* ACTIVITY
Below are some records; find each line that carries the word "delete" and copy it.

[Object matching data]
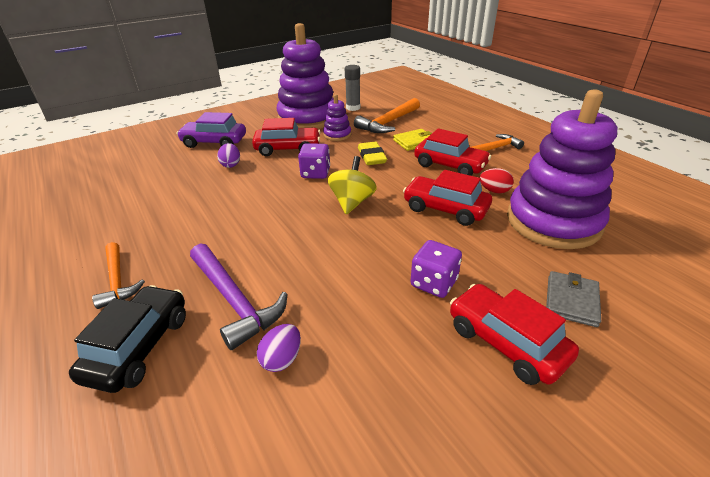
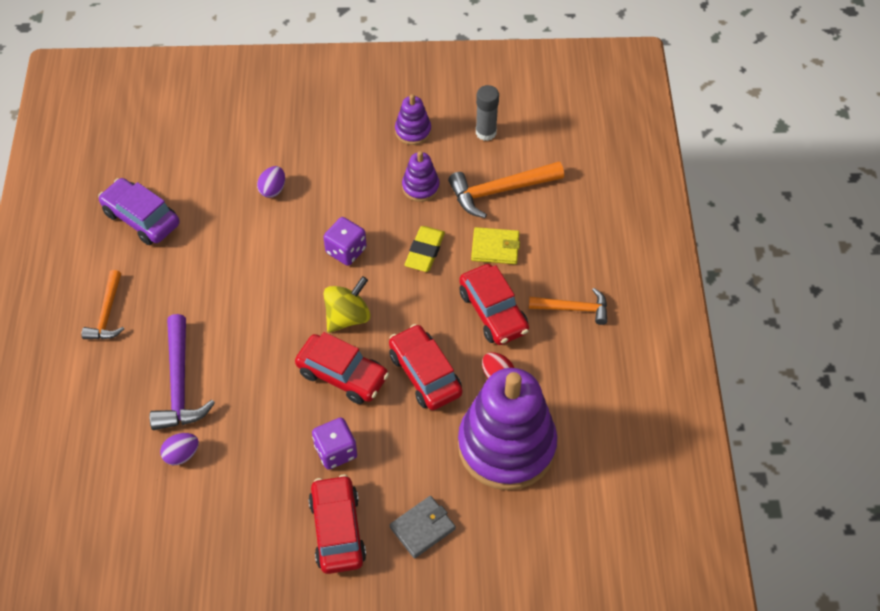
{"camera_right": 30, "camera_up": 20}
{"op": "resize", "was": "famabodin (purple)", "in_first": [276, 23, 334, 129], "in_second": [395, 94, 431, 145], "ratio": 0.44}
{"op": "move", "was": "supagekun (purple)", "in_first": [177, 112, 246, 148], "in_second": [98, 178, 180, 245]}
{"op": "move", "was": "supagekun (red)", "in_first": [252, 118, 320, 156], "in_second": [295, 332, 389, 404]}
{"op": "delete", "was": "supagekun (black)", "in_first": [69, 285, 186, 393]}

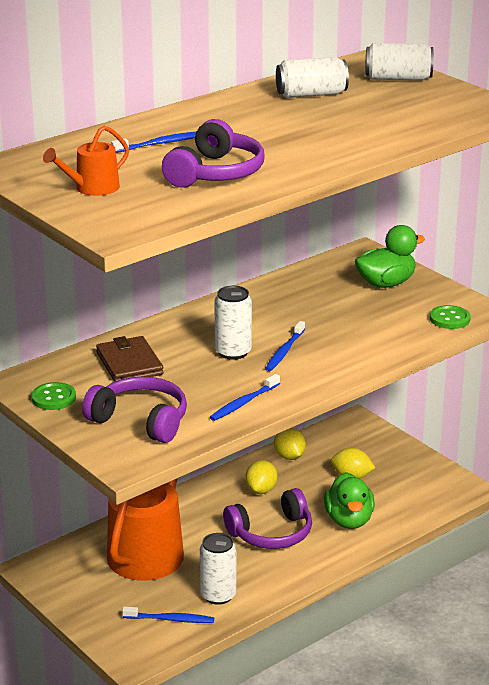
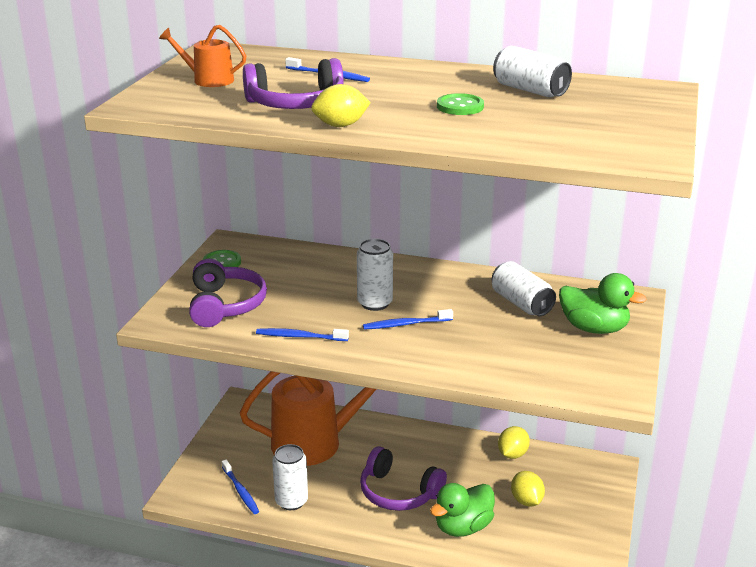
{"camera_right": 55, "camera_up": 0}
{"op": "move", "was": "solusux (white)", "in_first": [365, 43, 434, 80], "in_second": [492, 261, 556, 316]}
{"op": "move", "was": "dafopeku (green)", "in_first": [430, 305, 471, 329], "in_second": [437, 93, 484, 115]}
{"op": "delete", "was": "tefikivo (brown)", "in_first": [96, 336, 164, 382]}
{"op": "move", "was": "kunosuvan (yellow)", "in_first": [245, 460, 278, 494], "in_second": [311, 84, 371, 127]}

* SOLUTION TO THIS EXERCISE
{"op": "delete", "was": "supagekun (black)", "in_first": [69, 285, 186, 393]}
{"op": "delete", "was": "tefikivo (brown)", "in_first": [96, 336, 164, 382]}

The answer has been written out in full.